WORK ORDER:
Nothing but an exact copy of the records is expected here.

DATA TO PROCESS:
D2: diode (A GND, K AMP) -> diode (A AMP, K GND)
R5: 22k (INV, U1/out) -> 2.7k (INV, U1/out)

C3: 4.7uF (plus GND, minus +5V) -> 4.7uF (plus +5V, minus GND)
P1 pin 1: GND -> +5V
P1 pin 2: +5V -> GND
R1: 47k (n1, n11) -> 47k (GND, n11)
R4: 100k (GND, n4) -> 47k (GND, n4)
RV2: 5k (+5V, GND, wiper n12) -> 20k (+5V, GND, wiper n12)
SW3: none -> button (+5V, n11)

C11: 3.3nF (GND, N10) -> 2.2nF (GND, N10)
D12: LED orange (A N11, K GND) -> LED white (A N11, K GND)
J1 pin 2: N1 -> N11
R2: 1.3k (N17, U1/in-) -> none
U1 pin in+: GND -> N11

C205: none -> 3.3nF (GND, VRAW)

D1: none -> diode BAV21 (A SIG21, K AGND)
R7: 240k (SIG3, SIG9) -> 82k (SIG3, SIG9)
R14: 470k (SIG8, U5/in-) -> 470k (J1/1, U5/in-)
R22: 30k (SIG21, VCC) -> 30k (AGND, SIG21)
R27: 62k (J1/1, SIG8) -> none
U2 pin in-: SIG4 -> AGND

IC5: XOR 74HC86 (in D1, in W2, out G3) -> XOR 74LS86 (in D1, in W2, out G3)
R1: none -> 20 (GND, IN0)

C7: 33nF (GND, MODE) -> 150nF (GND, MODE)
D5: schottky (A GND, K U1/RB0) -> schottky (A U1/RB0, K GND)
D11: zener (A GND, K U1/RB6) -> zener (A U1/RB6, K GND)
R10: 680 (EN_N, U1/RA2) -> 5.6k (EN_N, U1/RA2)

SOLVED PROBLEM:
D2: diode (A GND, K AMP) -> diode (A AMP, K GND)
R5: 22k (INV, U1/out) -> 2.7k (INV, U1/out)

C3: 4.7uF (plus GND, minus +5V) -> 4.7uF (plus +5V, minus GND)
P1 pin 1: GND -> +5V
P1 pin 2: +5V -> GND
R1: 47k (n1, n11) -> 47k (GND, n11)
R4: 100k (GND, n4) -> 47k (GND, n4)
RV2: 5k (+5V, GND, wiper n12) -> 20k (+5V, GND, wiper n12)
SW3: none -> button (+5V, n11)

C11: 3.3nF (GND, N10) -> 2.2nF (GND, N10)
D12: LED orange (A N11, K GND) -> LED white (A N11, K GND)
J1 pin 2: N1 -> N11
R2: 1.3k (N17, U1/in-) -> none
U1 pin in+: GND -> N11

C205: none -> 3.3nF (GND, VRAW)

D1: none -> diode BAV21 (A SIG21, K AGND)
R7: 240k (SIG3, SIG9) -> 82k (SIG3, SIG9)
R14: 470k (SIG8, U5/in-) -> 470k (J1/1, U5/in-)
R22: 30k (SIG21, VCC) -> 30k (AGND, SIG21)
R27: 62k (J1/1, SIG8) -> none
U2 pin in-: SIG4 -> AGND

IC5: XOR 74HC86 (in D1, in W2, out G3) -> XOR 74LS86 (in D1, in W2, out G3)
R1: none -> 20 (GND, IN0)

C7: 33nF (GND, MODE) -> 150nF (GND, MODE)
D5: schottky (A GND, K U1/RB0) -> schottky (A U1/RB0, K GND)
D11: zener (A GND, K U1/RB6) -> zener (A U1/RB6, K GND)
R10: 680 (EN_N, U1/RA2) -> 5.6k (EN_N, U1/RA2)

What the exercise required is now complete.